Scene change data
——————

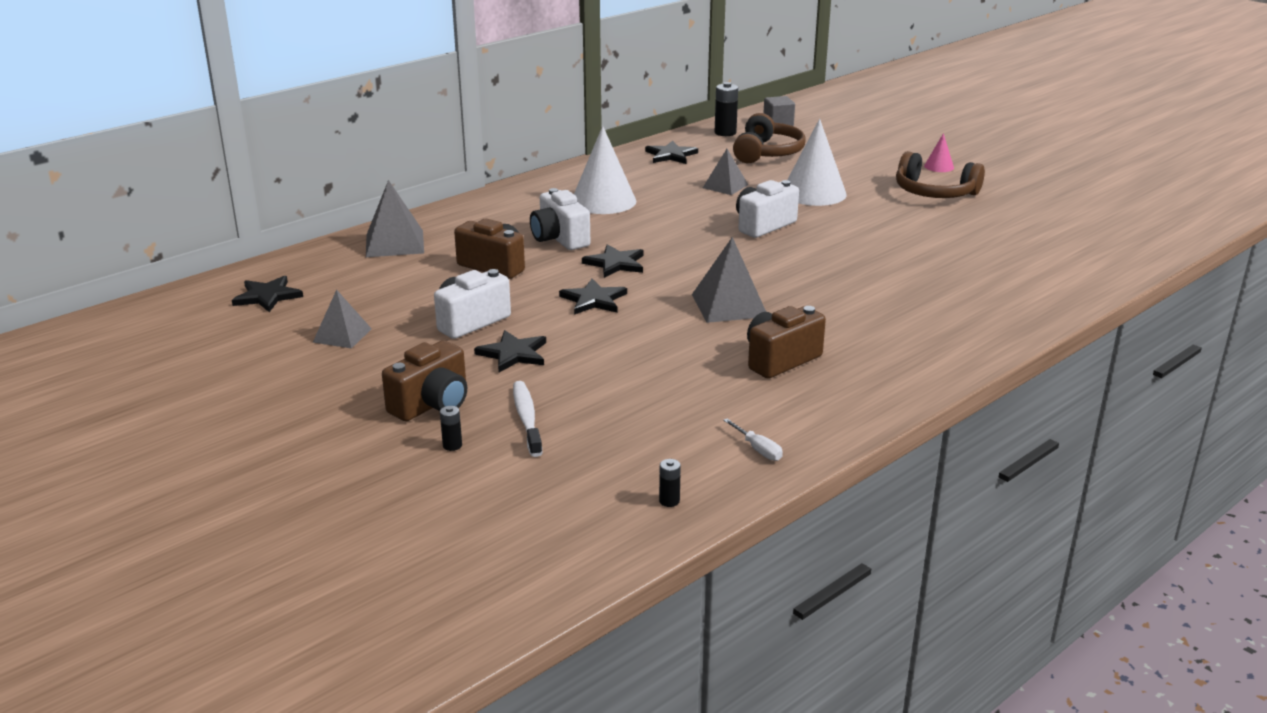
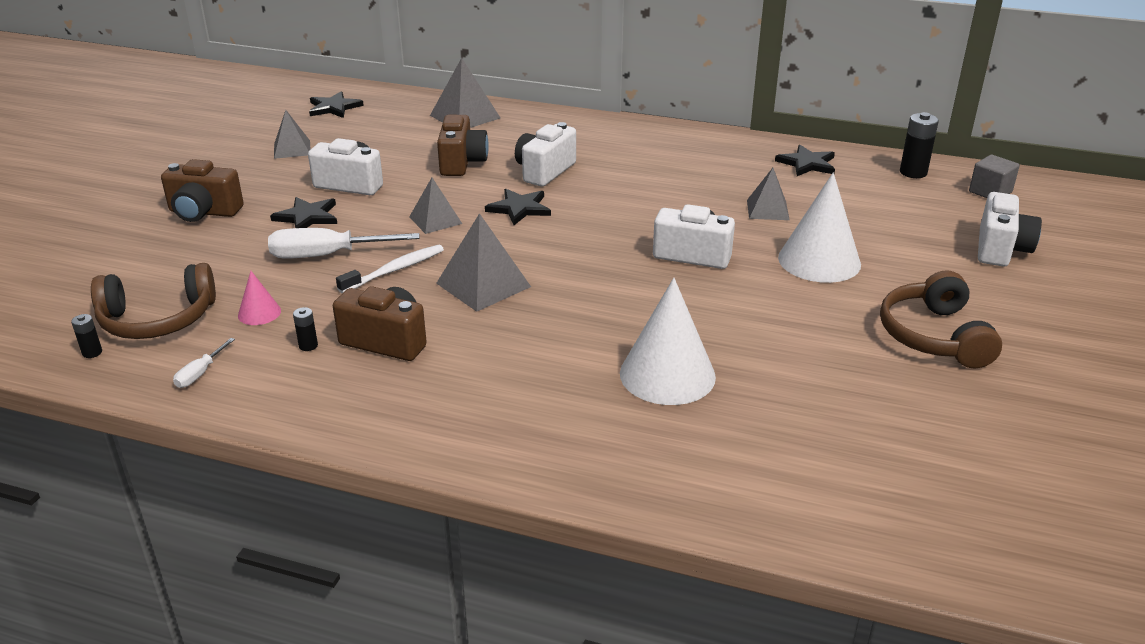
camera: 60 degrees right, 5 degrees up
(452, 445) = (144, 238): black battery -> black battery (308, 346)
(527, 418) = (201, 254): white toothbrush -> white toothbrush (395, 270)
(594, 300) = (435, 220): black star -> grey pyramid
(603, 201) = (650, 165): white cone -> white cone (667, 375)
(604, 358) = (327, 255): none -> white screwdriver
(767, 153) = (893, 207): brown headphones -> brown headphones (158, 319)
(852, 145) = (1000, 249): none -> white camera
(939, 166) = (1026, 321): pink cone -> pink cone (259, 313)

——————

(WORK TASK)
Counting only lines that contain the string "camera", how many are there in the data above? Give the number alone.

(EXERCISE SOLUTION)
2